*** Data extract ***

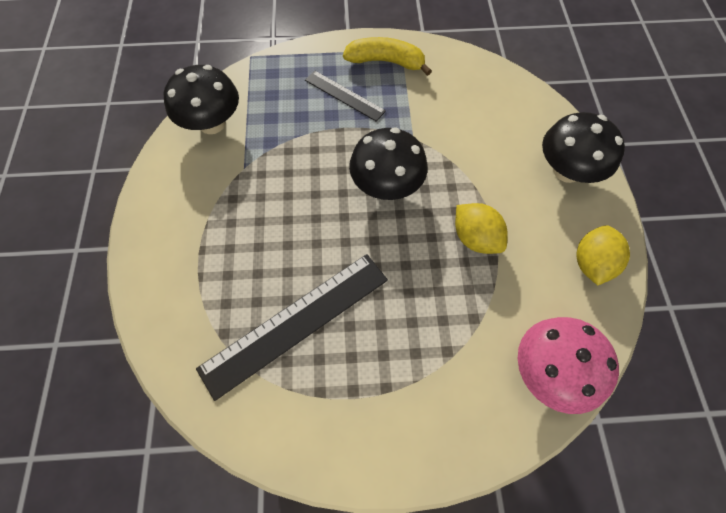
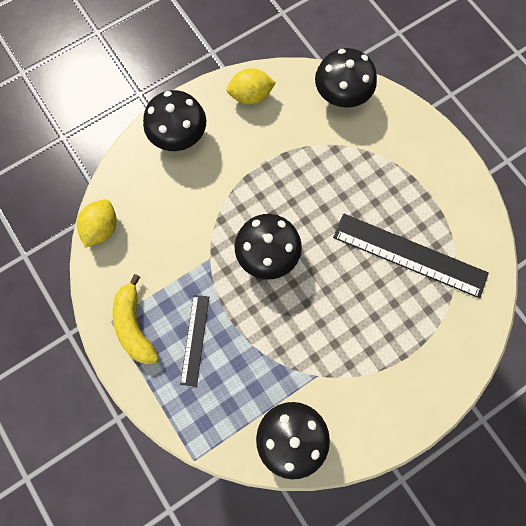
camera: 120 degrees left, 10 degrees up
yellow lemon [455,203,508,254] -> yellow lemon moved to [77,199,116,248]
pink mushroom [518,317,619,414] -> black mushroom [315,48,377,108]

*** End of Data extract ***

> [Description of the task] Copy out all the data above exactly, pictures excluded.

> [Solution to the exercise]
camera: 120 degrees left, 10 degrees up
yellow lemon [455,203,508,254] -> yellow lemon moved to [77,199,116,248]
pink mushroom [518,317,619,414] -> black mushroom [315,48,377,108]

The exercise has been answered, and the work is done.